**WORK INSTRUCTIONS:** The full listing should be set down again precisely.

**AVAILABLE DATA:**
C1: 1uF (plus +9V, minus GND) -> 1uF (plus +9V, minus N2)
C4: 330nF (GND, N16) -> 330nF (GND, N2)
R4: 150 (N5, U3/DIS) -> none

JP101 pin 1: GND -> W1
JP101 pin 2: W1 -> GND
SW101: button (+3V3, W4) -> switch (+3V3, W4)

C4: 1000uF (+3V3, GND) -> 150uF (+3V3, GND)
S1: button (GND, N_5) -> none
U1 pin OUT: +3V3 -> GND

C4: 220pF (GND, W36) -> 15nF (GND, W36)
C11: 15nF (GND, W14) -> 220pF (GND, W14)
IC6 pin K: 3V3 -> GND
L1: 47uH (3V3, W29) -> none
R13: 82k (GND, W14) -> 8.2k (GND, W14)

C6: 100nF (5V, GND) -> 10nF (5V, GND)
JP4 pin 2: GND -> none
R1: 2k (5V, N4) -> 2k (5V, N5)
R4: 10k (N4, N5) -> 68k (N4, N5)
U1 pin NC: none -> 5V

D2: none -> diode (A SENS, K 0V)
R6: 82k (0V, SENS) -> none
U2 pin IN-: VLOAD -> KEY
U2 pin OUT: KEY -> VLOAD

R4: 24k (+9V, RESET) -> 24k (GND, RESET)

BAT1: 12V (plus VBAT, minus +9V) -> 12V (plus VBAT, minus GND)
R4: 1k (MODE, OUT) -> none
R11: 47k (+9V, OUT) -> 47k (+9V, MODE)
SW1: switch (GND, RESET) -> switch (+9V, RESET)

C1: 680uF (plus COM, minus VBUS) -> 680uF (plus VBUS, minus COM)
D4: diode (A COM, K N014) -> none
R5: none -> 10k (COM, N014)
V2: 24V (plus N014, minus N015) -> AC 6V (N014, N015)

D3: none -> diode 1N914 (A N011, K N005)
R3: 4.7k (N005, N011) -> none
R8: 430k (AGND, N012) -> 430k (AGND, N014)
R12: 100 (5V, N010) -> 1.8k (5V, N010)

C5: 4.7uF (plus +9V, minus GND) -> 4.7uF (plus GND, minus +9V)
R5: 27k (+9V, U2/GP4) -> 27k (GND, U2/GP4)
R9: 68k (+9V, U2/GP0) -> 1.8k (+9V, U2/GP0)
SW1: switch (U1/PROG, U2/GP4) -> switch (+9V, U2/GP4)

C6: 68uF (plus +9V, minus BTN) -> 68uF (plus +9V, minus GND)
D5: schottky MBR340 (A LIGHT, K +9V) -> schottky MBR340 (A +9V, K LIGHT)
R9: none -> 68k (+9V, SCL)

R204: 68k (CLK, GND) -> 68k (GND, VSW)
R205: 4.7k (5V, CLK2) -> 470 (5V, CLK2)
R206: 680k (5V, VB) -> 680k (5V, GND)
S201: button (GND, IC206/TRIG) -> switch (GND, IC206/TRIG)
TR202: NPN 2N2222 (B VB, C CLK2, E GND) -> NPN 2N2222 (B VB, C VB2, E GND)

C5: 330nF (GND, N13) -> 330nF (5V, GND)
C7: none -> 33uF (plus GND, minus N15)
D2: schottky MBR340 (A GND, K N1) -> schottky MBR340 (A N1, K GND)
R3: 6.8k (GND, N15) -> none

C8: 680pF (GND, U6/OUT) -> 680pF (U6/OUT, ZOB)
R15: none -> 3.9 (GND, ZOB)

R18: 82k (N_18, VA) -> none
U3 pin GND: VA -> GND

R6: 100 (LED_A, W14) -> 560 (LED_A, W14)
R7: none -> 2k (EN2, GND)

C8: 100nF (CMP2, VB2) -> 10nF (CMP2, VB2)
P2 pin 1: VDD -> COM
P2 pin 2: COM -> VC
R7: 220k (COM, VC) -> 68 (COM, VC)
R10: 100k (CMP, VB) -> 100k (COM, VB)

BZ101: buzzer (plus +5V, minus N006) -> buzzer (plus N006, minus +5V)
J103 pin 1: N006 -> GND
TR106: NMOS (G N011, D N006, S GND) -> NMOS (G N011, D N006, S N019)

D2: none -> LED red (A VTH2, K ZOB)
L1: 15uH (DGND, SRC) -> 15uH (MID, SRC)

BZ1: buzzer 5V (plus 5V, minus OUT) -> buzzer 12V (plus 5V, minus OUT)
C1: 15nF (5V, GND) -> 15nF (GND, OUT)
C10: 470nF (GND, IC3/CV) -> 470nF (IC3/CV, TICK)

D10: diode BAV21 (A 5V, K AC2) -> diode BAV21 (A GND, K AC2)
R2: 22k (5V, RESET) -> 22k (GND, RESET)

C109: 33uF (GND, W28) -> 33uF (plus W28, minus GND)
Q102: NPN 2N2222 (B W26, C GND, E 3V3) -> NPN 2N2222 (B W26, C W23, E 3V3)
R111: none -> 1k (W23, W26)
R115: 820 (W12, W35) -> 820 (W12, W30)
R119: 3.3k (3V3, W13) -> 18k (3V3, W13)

**EXERCISE ANSWER:**
C1: 1uF (plus +9V, minus GND) -> 1uF (plus +9V, minus N2)
C4: 330nF (GND, N16) -> 330nF (GND, N2)
R4: 150 (N5, U3/DIS) -> none

JP101 pin 1: GND -> W1
JP101 pin 2: W1 -> GND
SW101: button (+3V3, W4) -> switch (+3V3, W4)

C4: 1000uF (+3V3, GND) -> 150uF (+3V3, GND)
S1: button (GND, N_5) -> none
U1 pin OUT: +3V3 -> GND

C4: 220pF (GND, W36) -> 15nF (GND, W36)
C11: 15nF (GND, W14) -> 220pF (GND, W14)
IC6 pin K: 3V3 -> GND
L1: 47uH (3V3, W29) -> none
R13: 82k (GND, W14) -> 8.2k (GND, W14)

C6: 100nF (5V, GND) -> 10nF (5V, GND)
JP4 pin 2: GND -> none
R1: 2k (5V, N4) -> 2k (5V, N5)
R4: 10k (N4, N5) -> 68k (N4, N5)
U1 pin NC: none -> 5V

D2: none -> diode (A SENS, K 0V)
R6: 82k (0V, SENS) -> none
U2 pin IN-: VLOAD -> KEY
U2 pin OUT: KEY -> VLOAD

R4: 24k (+9V, RESET) -> 24k (GND, RESET)

BAT1: 12V (plus VBAT, minus +9V) -> 12V (plus VBAT, minus GND)
R4: 1k (MODE, OUT) -> none
R11: 47k (+9V, OUT) -> 47k (+9V, MODE)
SW1: switch (GND, RESET) -> switch (+9V, RESET)

C1: 680uF (plus COM, minus VBUS) -> 680uF (plus VBUS, minus COM)
D4: diode (A COM, K N014) -> none
R5: none -> 10k (COM, N014)
V2: 24V (plus N014, minus N015) -> AC 6V (N014, N015)

D3: none -> diode 1N914 (A N011, K N005)
R3: 4.7k (N005, N011) -> none
R8: 430k (AGND, N012) -> 430k (AGND, N014)
R12: 100 (5V, N010) -> 1.8k (5V, N010)

C5: 4.7uF (plus +9V, minus GND) -> 4.7uF (plus GND, minus +9V)
R5: 27k (+9V, U2/GP4) -> 27k (GND, U2/GP4)
R9: 68k (+9V, U2/GP0) -> 1.8k (+9V, U2/GP0)
SW1: switch (U1/PROG, U2/GP4) -> switch (+9V, U2/GP4)

C6: 68uF (plus +9V, minus BTN) -> 68uF (plus +9V, minus GND)
D5: schottky MBR340 (A LIGHT, K +9V) -> schottky MBR340 (A +9V, K LIGHT)
R9: none -> 68k (+9V, SCL)

R204: 68k (CLK, GND) -> 68k (GND, VSW)
R205: 4.7k (5V, CLK2) -> 470 (5V, CLK2)
R206: 680k (5V, VB) -> 680k (5V, GND)
S201: button (GND, IC206/TRIG) -> switch (GND, IC206/TRIG)
TR202: NPN 2N2222 (B VB, C CLK2, E GND) -> NPN 2N2222 (B VB, C VB2, E GND)

C5: 330nF (GND, N13) -> 330nF (5V, GND)
C7: none -> 33uF (plus GND, minus N15)
D2: schottky MBR340 (A GND, K N1) -> schottky MBR340 (A N1, K GND)
R3: 6.8k (GND, N15) -> none

C8: 680pF (GND, U6/OUT) -> 680pF (U6/OUT, ZOB)
R15: none -> 3.9 (GND, ZOB)

R18: 82k (N_18, VA) -> none
U3 pin GND: VA -> GND

R6: 100 (LED_A, W14) -> 560 (LED_A, W14)
R7: none -> 2k (EN2, GND)

C8: 100nF (CMP2, VB2) -> 10nF (CMP2, VB2)
P2 pin 1: VDD -> COM
P2 pin 2: COM -> VC
R7: 220k (COM, VC) -> 68 (COM, VC)
R10: 100k (CMP, VB) -> 100k (COM, VB)

BZ101: buzzer (plus +5V, minus N006) -> buzzer (plus N006, minus +5V)
J103 pin 1: N006 -> GND
TR106: NMOS (G N011, D N006, S GND) -> NMOS (G N011, D N006, S N019)

D2: none -> LED red (A VTH2, K ZOB)
L1: 15uH (DGND, SRC) -> 15uH (MID, SRC)

BZ1: buzzer 5V (plus 5V, minus OUT) -> buzzer 12V (plus 5V, minus OUT)
C1: 15nF (5V, GND) -> 15nF (GND, OUT)
C10: 470nF (GND, IC3/CV) -> 470nF (IC3/CV, TICK)

D10: diode BAV21 (A 5V, K AC2) -> diode BAV21 (A GND, K AC2)
R2: 22k (5V, RESET) -> 22k (GND, RESET)

C109: 33uF (GND, W28) -> 33uF (plus W28, minus GND)
Q102: NPN 2N2222 (B W26, C GND, E 3V3) -> NPN 2N2222 (B W26, C W23, E 3V3)
R111: none -> 1k (W23, W26)
R115: 820 (W12, W35) -> 820 (W12, W30)
R119: 3.3k (3V3, W13) -> 18k (3V3, W13)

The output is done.